- The task
In the copy, every record below must appear exactly as given, and no picture may appear.

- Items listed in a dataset
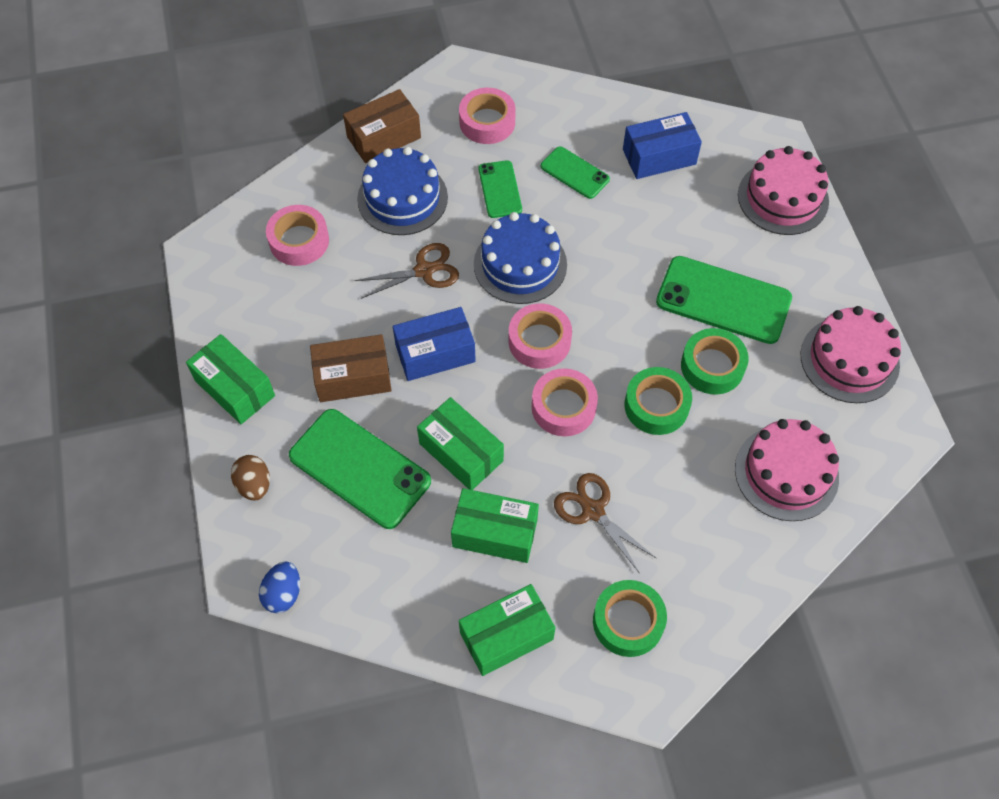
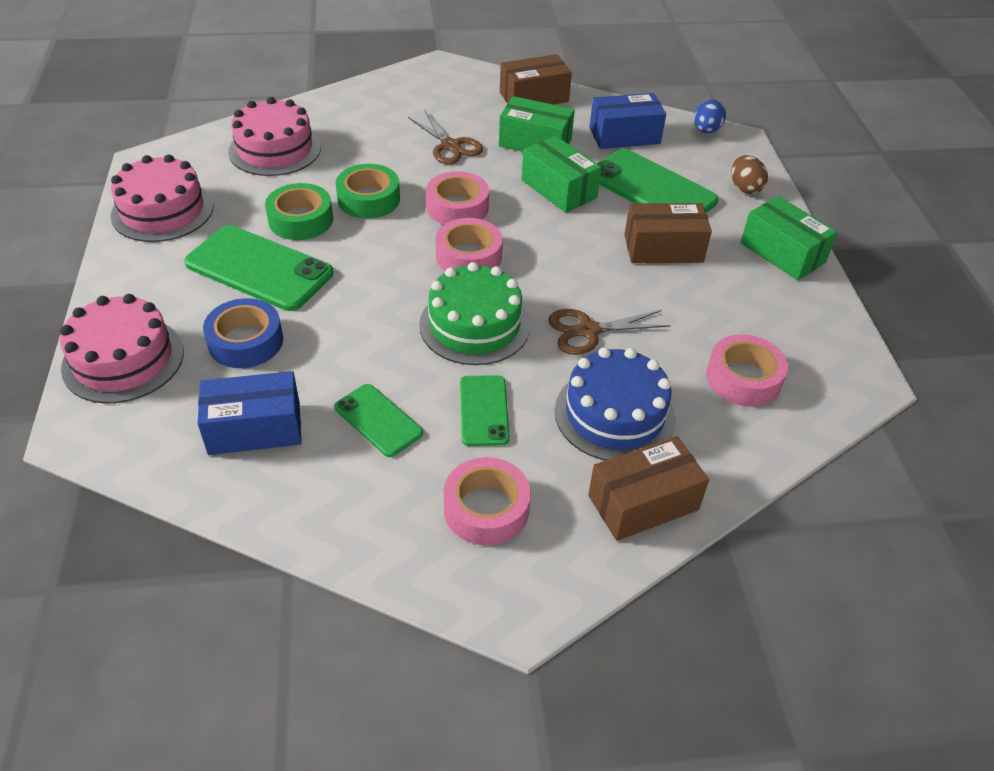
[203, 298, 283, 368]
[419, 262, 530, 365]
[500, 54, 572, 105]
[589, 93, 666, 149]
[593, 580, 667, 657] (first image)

- Response to the task
[203, 298, 283, 368]
[419, 262, 530, 365]
[500, 54, 572, 105]
[589, 93, 666, 149]
[593, 580, 667, 657] (first image)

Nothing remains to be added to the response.